===== DATA SUPPLIED

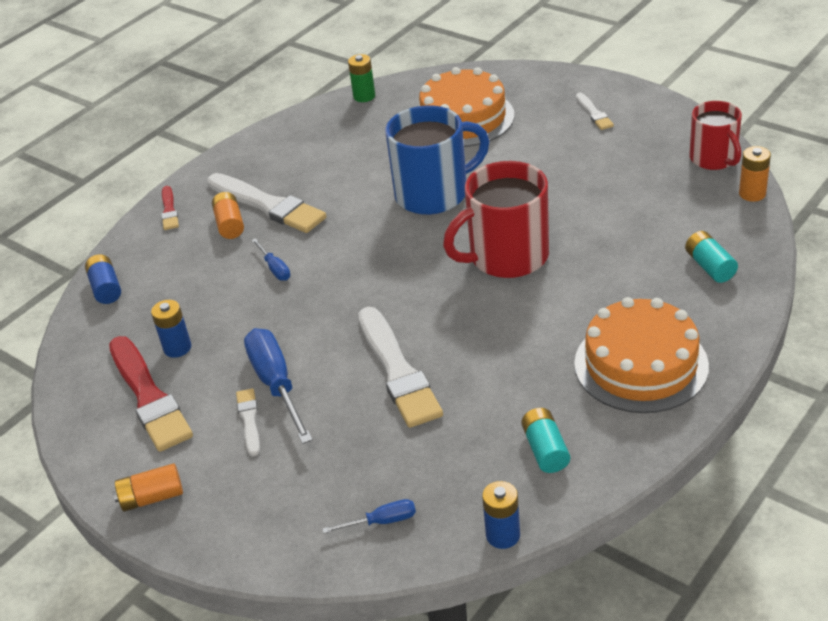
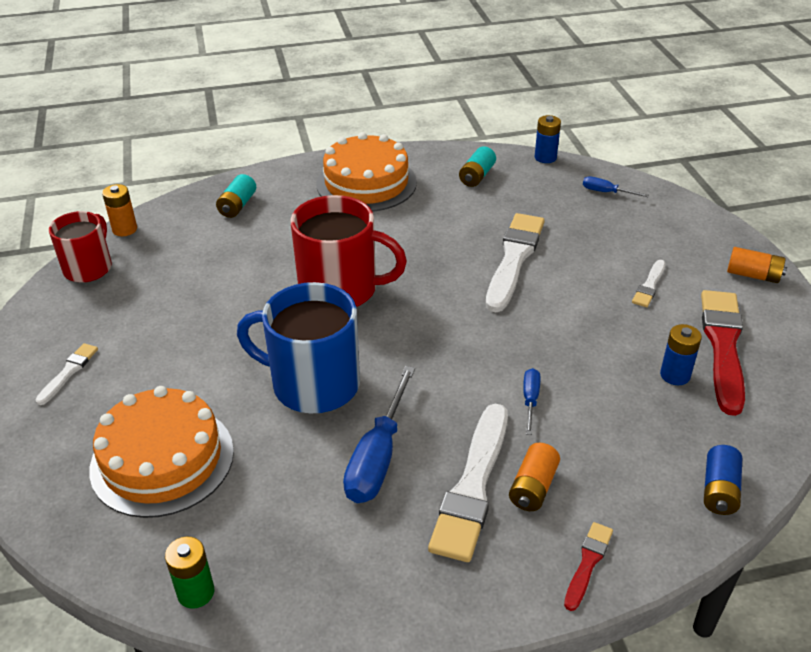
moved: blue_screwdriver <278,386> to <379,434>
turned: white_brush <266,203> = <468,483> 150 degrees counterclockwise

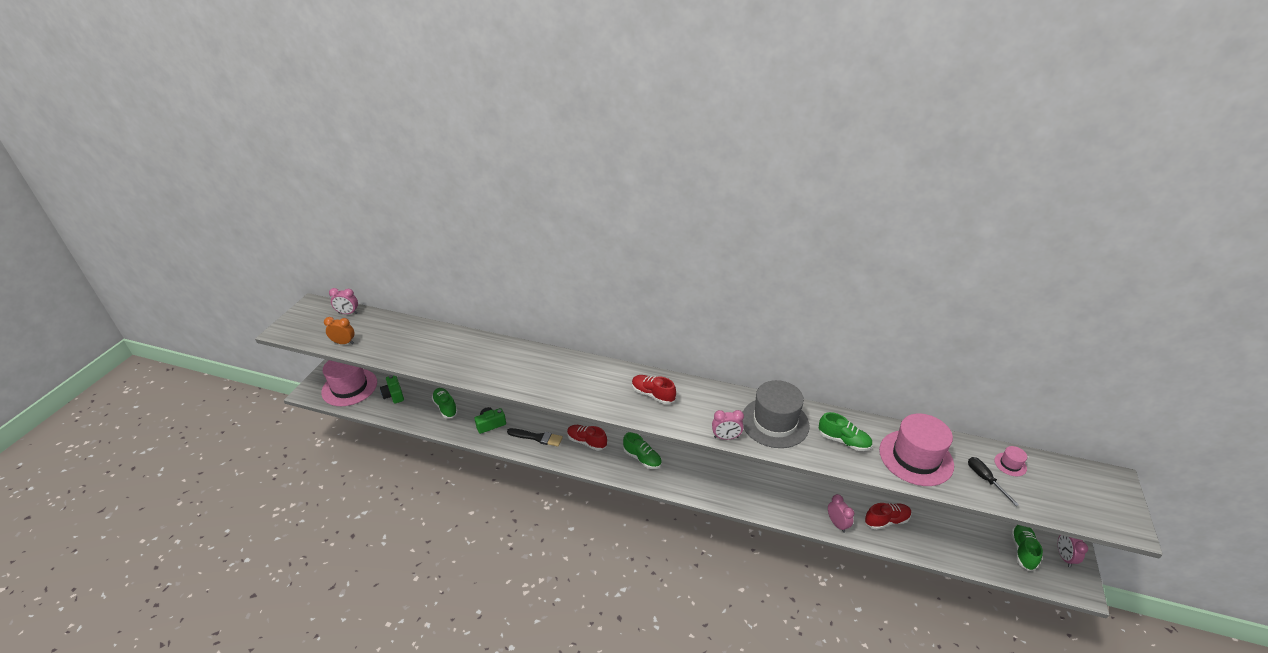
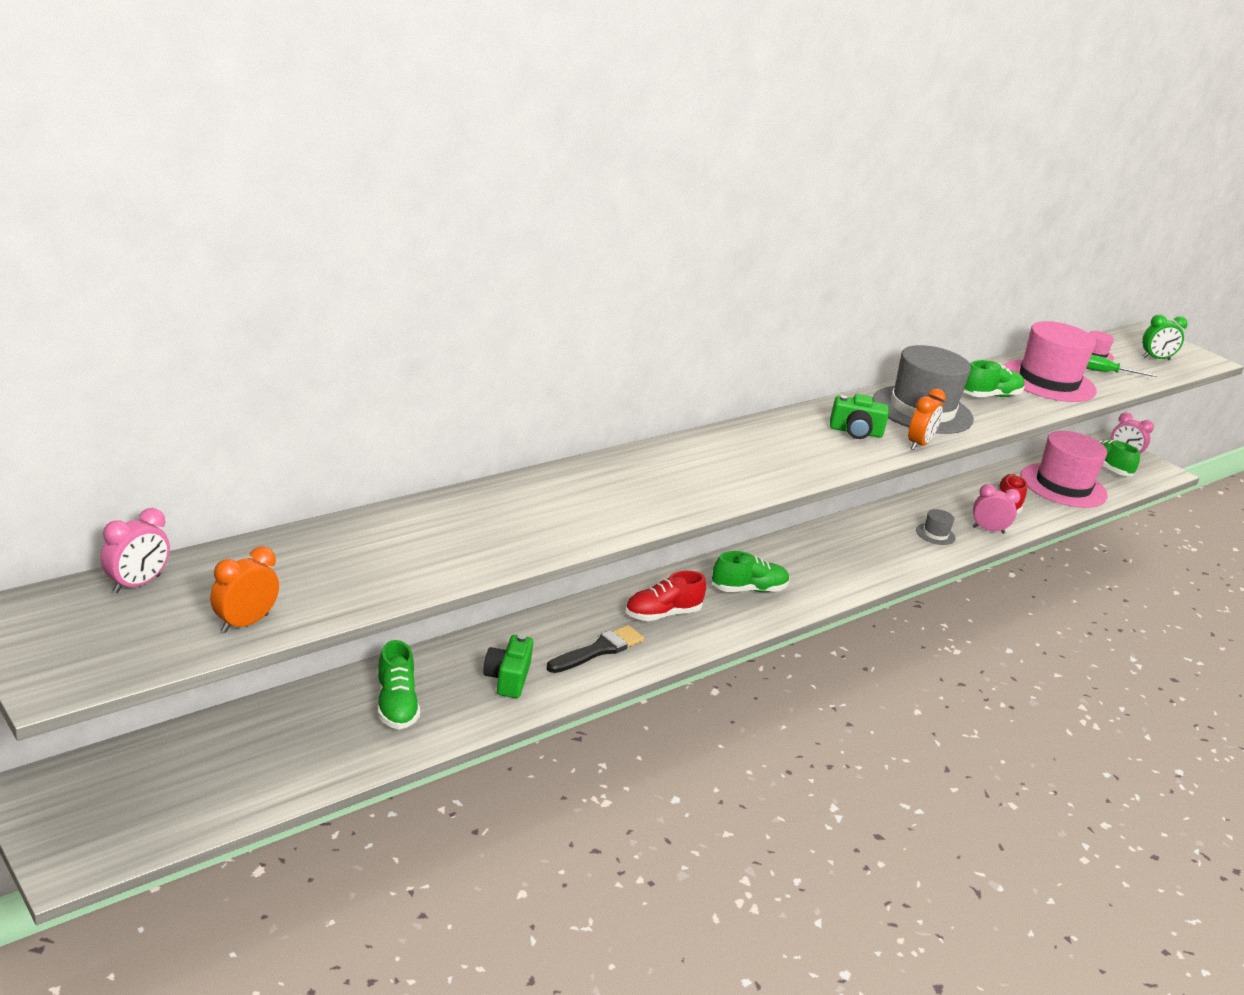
removed: red_shoe <654,389>
added: green_clock <1165,337>; grey_hat <935,527>
moved: pink_hat <349,383> to <1064,469>; green_camera <392,389> to <859,416>
recoloured: pink_clock <728,425> to orange_clock <927,419>; black_screwdriver <993,481> to green_screwdriver <1121,366>
turned: green_shoe <445,403> = <398,684> 105 degrees counterclockwise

==========

AIM OF THE TASK: Beginning at the line with "turned: white_brush <266,203>", reproduce each line exactly through the last line of the records above, with pictures left out.

WRITTEN REPLY:
turned: white_brush <266,203> = <468,483> 150 degrees counterclockwise

removed: red_shoe <654,389>
added: green_clock <1165,337>; grey_hat <935,527>
moved: pink_hat <349,383> to <1064,469>; green_camera <392,389> to <859,416>
recoloured: pink_clock <728,425> to orange_clock <927,419>; black_screwdriver <993,481> to green_screwdriver <1121,366>
turned: green_shoe <445,403> = <398,684> 105 degrees counterclockwise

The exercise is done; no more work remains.